(Object change descriptions)
________
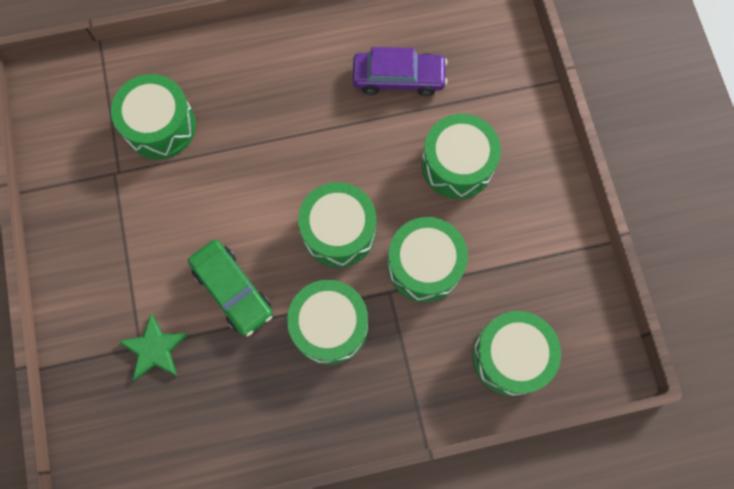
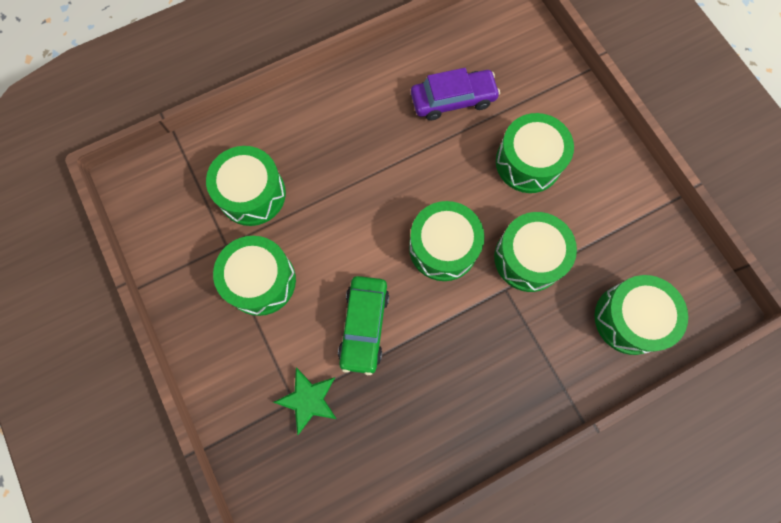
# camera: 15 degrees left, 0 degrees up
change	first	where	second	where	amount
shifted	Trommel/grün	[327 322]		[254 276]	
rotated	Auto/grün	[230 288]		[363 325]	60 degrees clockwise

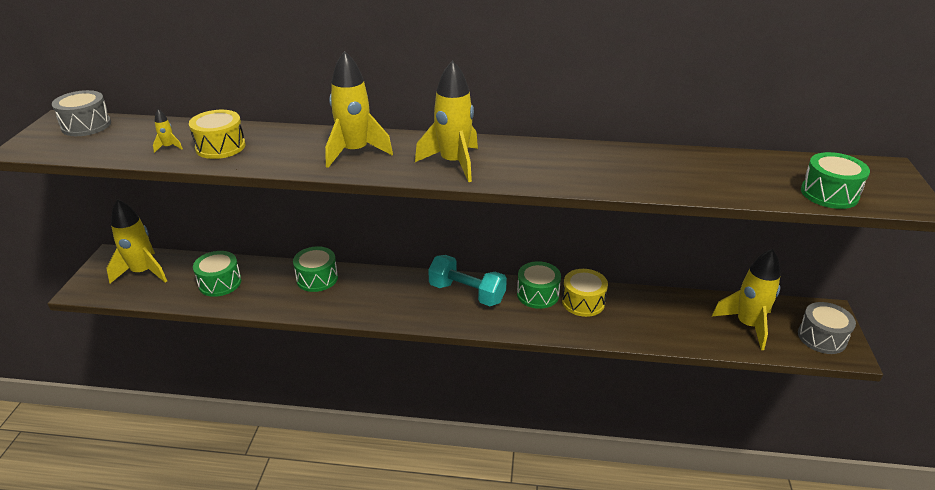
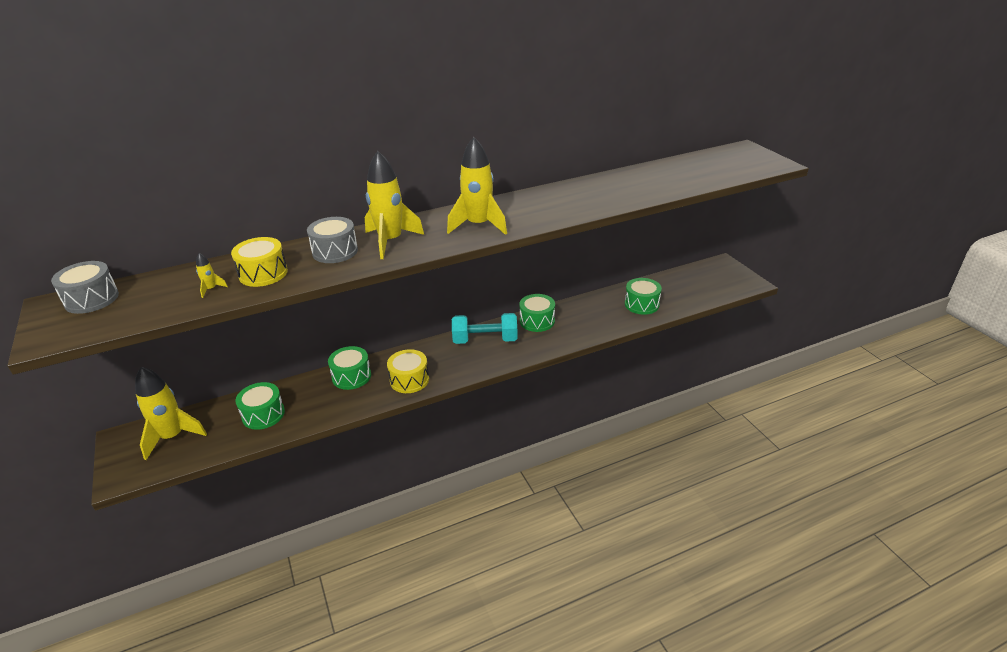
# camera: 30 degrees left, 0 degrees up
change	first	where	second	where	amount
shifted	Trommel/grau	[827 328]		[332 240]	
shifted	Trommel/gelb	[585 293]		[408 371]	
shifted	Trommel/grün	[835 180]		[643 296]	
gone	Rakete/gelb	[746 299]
________
§ What is required:
Restate the data above verbatim, skipping every image.

§ Answer for the task:
# camera: 15 degrees left, 0 degrees up
change	first	where	second	where	amount
shifted	Trommel/grün	[327 322]		[254 276]	
rotated	Auto/grün	[230 288]		[363 325]	60 degrees clockwise

# camera: 30 degrees left, 0 degrees up
change	first	where	second	where	amount
shifted	Trommel/grau	[827 328]		[332 240]	
shifted	Trommel/gelb	[585 293]		[408 371]	
shifted	Trommel/grün	[835 180]		[643 296]	
gone	Rakete/gelb	[746 299]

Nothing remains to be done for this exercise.